▼

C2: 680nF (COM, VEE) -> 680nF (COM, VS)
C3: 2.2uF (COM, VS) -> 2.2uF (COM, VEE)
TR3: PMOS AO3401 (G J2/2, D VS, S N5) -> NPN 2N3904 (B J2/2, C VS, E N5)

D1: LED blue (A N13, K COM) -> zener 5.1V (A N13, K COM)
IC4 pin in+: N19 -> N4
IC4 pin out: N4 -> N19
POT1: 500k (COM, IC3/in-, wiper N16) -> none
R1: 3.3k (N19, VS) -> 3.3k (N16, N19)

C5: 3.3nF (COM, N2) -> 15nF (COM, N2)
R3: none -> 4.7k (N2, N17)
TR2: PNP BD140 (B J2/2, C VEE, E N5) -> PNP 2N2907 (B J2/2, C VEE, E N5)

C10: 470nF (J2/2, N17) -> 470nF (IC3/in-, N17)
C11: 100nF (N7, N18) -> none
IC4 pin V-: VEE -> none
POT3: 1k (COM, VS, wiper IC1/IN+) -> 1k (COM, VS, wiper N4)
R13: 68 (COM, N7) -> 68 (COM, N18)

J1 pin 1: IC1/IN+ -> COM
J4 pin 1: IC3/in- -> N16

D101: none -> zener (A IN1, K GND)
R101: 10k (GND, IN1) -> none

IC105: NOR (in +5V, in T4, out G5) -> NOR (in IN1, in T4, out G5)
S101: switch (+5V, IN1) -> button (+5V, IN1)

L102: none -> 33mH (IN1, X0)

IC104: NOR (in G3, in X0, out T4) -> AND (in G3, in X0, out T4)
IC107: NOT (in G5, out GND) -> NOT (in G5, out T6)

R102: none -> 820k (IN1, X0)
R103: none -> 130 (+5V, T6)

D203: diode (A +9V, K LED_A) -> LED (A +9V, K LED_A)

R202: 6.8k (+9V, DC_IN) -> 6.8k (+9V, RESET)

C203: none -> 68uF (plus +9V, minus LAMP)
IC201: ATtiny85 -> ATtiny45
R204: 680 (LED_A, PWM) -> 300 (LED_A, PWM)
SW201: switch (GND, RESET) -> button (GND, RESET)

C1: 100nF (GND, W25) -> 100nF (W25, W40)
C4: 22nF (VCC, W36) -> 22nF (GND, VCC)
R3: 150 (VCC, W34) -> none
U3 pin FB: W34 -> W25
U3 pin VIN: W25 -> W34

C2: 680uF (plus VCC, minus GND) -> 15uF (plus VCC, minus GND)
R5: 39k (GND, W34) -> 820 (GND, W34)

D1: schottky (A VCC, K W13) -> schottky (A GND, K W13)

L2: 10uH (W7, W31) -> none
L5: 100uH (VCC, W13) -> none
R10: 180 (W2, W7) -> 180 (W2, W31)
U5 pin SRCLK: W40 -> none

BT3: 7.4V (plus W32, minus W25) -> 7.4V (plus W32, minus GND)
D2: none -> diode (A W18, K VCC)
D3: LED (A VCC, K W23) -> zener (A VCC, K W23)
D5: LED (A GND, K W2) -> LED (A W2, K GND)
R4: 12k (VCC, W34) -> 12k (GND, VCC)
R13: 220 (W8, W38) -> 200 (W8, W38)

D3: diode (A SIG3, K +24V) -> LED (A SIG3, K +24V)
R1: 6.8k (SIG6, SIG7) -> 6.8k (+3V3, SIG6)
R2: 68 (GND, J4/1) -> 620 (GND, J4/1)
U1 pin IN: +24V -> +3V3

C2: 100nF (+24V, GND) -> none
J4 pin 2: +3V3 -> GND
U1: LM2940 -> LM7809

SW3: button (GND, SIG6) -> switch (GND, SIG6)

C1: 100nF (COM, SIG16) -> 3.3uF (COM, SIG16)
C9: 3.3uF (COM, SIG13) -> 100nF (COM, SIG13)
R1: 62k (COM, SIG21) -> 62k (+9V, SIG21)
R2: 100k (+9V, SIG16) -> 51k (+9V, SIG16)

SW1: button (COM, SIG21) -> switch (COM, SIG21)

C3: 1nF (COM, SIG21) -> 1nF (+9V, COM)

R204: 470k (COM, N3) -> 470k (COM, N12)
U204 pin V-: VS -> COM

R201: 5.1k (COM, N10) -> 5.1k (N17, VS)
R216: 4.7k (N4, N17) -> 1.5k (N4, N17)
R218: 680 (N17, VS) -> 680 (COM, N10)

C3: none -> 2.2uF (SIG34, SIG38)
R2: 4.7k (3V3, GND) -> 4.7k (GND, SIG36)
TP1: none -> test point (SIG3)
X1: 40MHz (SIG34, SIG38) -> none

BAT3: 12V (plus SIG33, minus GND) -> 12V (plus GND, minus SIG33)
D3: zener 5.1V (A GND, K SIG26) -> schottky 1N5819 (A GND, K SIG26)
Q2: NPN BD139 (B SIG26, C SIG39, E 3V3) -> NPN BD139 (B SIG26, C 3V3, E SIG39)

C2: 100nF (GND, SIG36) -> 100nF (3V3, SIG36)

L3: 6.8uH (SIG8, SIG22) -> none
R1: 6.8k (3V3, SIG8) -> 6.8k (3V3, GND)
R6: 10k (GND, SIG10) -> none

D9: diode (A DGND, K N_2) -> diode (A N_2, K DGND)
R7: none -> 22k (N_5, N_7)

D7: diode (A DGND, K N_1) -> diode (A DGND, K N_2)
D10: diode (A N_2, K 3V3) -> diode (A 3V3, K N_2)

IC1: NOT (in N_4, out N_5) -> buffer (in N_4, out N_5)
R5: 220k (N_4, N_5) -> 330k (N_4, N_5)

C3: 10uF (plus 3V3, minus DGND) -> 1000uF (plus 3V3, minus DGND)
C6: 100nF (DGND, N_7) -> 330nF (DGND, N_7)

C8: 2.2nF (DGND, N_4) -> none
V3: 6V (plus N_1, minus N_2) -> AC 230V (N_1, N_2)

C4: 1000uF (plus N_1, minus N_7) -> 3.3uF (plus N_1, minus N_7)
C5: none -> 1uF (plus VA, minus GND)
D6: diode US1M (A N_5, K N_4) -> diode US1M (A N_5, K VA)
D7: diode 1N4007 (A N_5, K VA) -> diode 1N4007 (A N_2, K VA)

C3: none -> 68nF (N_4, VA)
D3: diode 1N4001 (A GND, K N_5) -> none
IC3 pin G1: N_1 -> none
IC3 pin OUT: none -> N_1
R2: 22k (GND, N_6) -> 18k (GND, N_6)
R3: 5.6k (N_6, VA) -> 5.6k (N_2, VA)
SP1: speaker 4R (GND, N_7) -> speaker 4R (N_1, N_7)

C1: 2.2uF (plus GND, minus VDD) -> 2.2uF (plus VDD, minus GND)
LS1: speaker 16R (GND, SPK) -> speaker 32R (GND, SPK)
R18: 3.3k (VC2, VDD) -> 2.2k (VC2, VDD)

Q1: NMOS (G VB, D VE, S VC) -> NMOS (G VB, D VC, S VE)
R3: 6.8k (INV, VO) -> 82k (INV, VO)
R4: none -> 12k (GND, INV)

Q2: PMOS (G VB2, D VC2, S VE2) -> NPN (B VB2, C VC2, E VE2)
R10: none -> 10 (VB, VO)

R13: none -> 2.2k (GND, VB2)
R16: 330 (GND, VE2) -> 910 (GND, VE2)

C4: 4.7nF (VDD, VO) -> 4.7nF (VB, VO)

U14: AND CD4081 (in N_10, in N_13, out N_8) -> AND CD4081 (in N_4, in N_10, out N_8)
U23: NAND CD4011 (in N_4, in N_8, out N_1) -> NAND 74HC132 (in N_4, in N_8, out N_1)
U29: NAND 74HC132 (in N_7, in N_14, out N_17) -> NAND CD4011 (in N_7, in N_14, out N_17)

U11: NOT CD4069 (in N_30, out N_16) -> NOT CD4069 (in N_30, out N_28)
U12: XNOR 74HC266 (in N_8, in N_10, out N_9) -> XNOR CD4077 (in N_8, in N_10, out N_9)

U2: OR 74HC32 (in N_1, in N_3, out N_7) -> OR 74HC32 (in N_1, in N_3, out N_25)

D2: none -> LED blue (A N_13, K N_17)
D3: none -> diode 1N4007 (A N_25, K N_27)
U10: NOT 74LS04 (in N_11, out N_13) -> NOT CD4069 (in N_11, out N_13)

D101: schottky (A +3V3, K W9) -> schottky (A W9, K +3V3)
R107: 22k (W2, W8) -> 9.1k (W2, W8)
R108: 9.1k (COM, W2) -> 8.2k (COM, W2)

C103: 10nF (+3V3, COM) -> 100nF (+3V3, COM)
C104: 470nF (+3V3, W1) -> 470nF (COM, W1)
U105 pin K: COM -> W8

▲

- EXERCISE -
Each line of the entries above that has the word "schottky" is to be copied.

- RESPONSE TO THIS TASK -
D1: schottky (A VCC, K W13) -> schottky (A GND, K W13)
D3: zener 5.1V (A GND, K SIG26) -> schottky 1N5819 (A GND, K SIG26)
D101: schottky (A +3V3, K W9) -> schottky (A W9, K +3V3)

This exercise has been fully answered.